# Given data
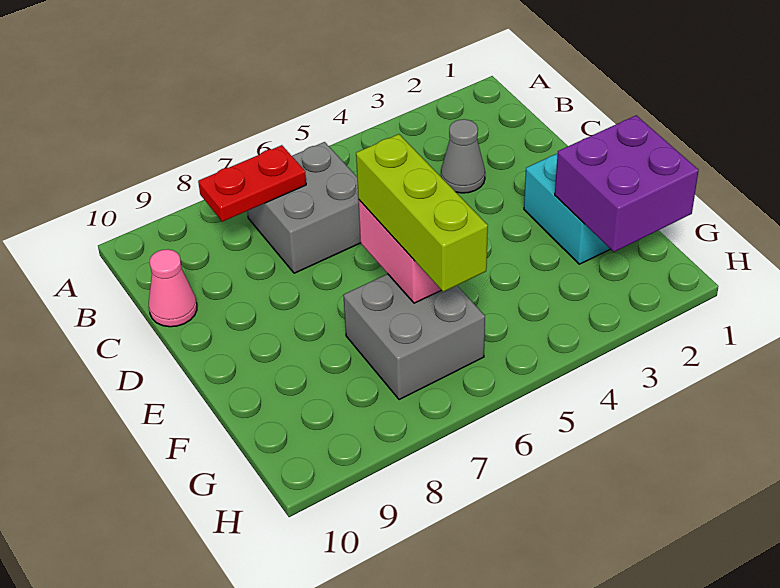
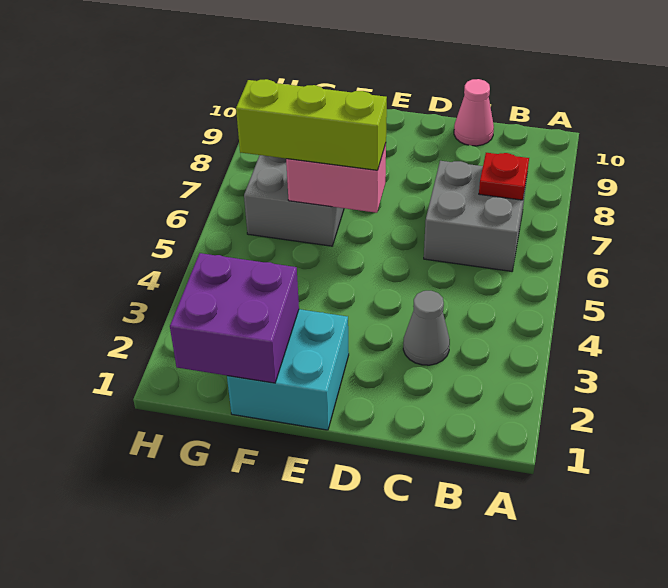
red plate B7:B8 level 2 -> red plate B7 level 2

--

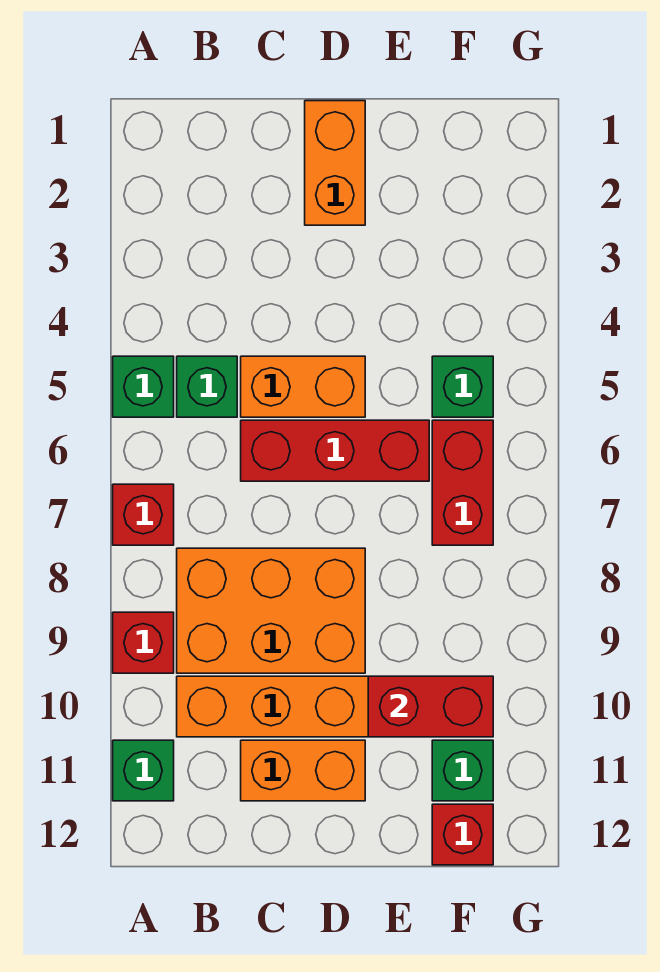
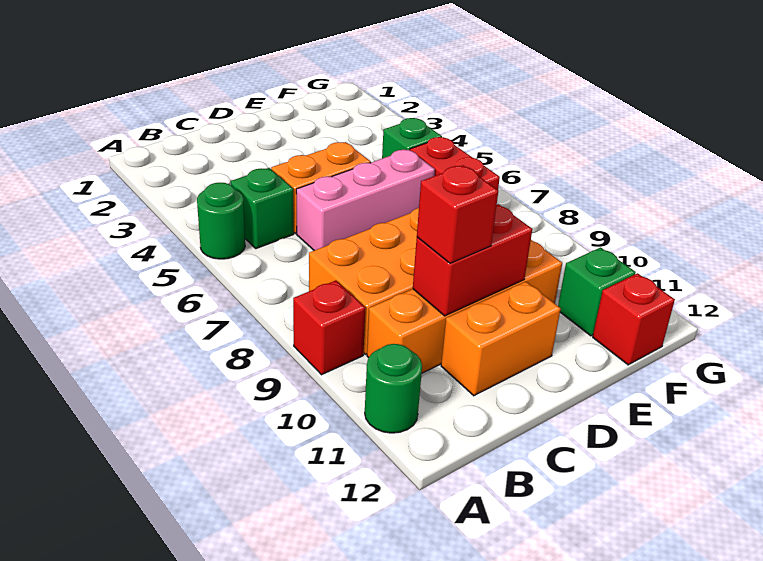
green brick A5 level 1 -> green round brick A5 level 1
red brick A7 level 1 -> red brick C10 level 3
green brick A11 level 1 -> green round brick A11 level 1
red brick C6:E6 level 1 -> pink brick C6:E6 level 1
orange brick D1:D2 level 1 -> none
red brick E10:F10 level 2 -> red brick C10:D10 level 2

---

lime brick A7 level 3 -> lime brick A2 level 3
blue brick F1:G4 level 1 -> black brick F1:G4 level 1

# Try it
In the entries, find every line holding "green" and copy it.

# Result
green brick A5 level 1 -> green round brick A5 level 1
green brick A11 level 1 -> green round brick A11 level 1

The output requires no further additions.